▶ _What is expected_
State how many lines of the entries hold the string "gray". Reply with the number alone.

▶ _Colored geometric primitive data_

⁂

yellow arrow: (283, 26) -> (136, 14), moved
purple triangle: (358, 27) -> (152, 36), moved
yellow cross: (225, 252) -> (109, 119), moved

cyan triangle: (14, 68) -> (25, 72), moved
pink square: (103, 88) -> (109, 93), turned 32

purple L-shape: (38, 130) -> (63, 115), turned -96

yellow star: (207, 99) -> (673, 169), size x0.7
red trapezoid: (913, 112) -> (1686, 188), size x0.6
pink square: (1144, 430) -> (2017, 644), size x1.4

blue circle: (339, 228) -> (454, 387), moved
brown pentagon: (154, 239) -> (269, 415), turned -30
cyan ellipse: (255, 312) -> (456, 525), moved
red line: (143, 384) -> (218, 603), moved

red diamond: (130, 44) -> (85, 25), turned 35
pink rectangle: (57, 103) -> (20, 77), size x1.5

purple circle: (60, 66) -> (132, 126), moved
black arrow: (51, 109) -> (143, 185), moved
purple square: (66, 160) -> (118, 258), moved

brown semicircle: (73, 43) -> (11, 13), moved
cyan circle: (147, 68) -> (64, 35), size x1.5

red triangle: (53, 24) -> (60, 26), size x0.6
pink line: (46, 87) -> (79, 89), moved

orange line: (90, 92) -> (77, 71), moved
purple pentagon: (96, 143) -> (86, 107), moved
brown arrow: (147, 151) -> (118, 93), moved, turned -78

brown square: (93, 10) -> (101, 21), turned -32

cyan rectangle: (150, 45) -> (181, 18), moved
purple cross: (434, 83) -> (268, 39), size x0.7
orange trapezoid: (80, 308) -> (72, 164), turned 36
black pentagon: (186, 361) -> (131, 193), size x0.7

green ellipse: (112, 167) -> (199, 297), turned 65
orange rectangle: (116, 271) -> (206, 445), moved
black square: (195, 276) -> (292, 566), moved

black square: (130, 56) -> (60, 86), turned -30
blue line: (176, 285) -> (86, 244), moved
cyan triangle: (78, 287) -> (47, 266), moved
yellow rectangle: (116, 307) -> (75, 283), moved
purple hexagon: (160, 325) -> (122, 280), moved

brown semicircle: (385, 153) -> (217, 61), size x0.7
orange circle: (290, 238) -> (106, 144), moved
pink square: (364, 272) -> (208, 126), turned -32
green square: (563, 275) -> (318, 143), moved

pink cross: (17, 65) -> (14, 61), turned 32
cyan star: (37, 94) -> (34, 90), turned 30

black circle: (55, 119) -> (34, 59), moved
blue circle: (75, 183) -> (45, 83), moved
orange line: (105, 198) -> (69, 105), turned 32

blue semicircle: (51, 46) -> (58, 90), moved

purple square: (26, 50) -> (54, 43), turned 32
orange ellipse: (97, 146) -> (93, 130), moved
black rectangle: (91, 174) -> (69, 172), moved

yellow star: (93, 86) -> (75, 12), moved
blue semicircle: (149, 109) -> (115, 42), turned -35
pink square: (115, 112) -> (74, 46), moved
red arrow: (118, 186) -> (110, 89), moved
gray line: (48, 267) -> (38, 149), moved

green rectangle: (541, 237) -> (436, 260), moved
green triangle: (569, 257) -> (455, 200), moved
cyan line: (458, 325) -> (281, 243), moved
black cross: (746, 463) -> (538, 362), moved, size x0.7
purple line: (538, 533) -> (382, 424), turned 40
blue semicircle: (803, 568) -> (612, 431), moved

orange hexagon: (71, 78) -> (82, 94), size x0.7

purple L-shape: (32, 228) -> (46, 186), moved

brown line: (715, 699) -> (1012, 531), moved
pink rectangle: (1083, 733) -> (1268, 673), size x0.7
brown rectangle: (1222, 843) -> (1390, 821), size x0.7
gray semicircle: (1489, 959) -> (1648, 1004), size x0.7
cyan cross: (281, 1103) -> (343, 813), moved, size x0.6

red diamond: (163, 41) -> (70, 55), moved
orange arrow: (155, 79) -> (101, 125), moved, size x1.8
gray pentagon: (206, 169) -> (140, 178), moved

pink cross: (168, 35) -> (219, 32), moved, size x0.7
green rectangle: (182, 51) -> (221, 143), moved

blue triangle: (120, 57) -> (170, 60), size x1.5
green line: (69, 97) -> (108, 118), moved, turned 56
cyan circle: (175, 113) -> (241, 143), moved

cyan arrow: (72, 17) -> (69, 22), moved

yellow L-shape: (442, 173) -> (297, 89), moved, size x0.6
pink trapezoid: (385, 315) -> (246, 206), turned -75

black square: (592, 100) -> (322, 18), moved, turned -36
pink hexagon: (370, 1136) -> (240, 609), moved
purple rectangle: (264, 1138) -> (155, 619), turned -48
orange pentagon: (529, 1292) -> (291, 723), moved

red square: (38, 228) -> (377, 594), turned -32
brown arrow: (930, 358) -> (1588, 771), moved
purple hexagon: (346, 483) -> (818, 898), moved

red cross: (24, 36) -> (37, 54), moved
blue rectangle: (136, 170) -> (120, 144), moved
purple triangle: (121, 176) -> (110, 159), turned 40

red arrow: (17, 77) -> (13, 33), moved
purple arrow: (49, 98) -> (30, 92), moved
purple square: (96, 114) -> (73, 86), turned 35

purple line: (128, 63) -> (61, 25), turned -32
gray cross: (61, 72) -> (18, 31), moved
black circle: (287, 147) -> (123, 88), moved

⁂

▶ _Response to the exercise_
4